[[ DATA FOR ANALYSIS open ]]

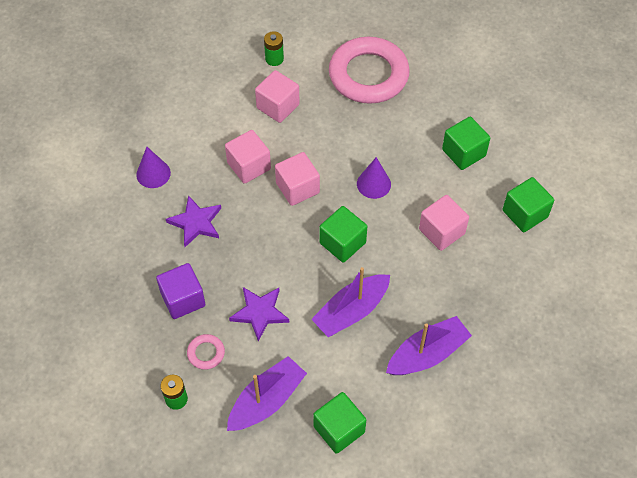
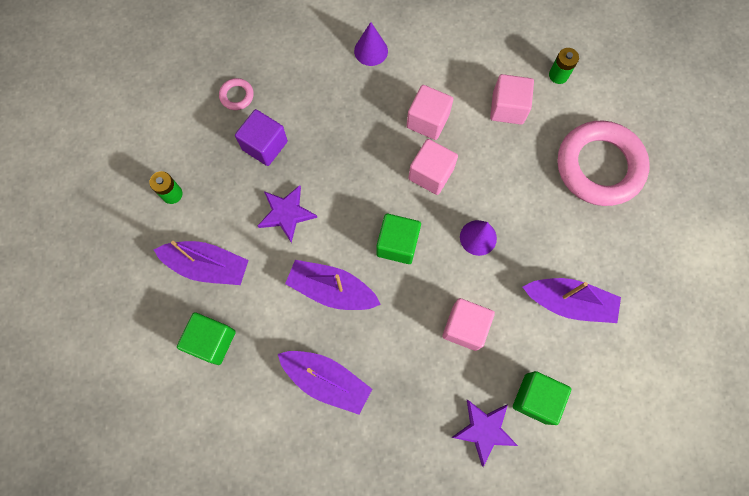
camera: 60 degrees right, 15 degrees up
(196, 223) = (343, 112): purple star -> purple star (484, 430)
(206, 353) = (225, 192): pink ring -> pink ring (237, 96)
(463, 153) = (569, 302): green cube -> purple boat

[[ DATA FOR ANALYSIS closed ]]
[[ DATA FOR ANALYSIS open ]]

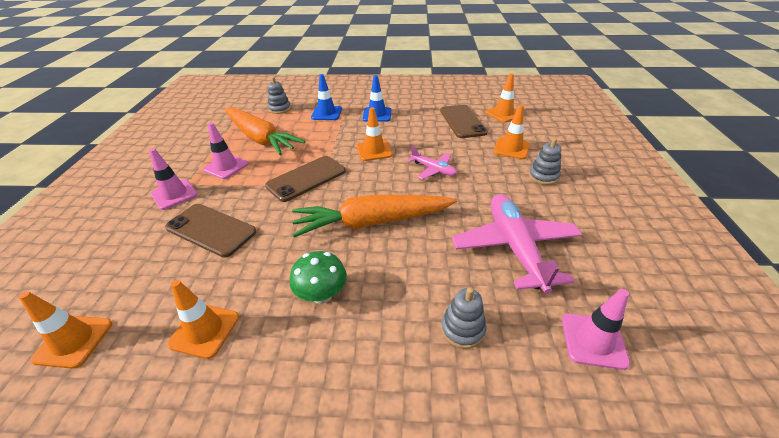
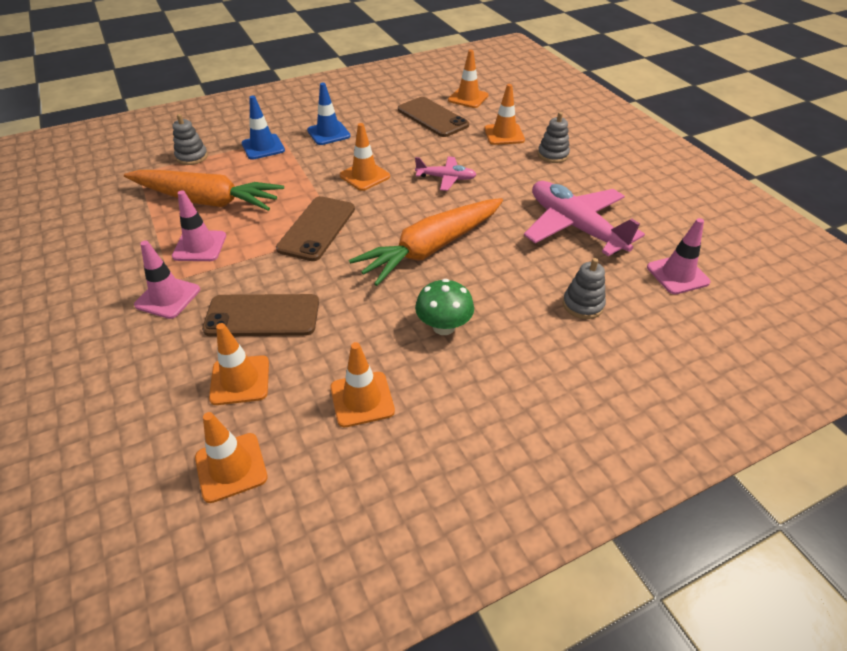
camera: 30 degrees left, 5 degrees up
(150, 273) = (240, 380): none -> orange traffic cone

[[ DATA FOR ANALYSIS closed ]]

_WORK INSTRUCTION_
Look back at the entries above and repeat, unchanged, every line from the line holding "(196, 223) = (343, 112): purple" through the line holding "(463, 153) = (569, 302): green".

_ANSWER TO THE PROBLEM_
(196, 223) = (343, 112): purple star -> purple star (484, 430)
(206, 353) = (225, 192): pink ring -> pink ring (237, 96)
(463, 153) = (569, 302): green cube -> purple boat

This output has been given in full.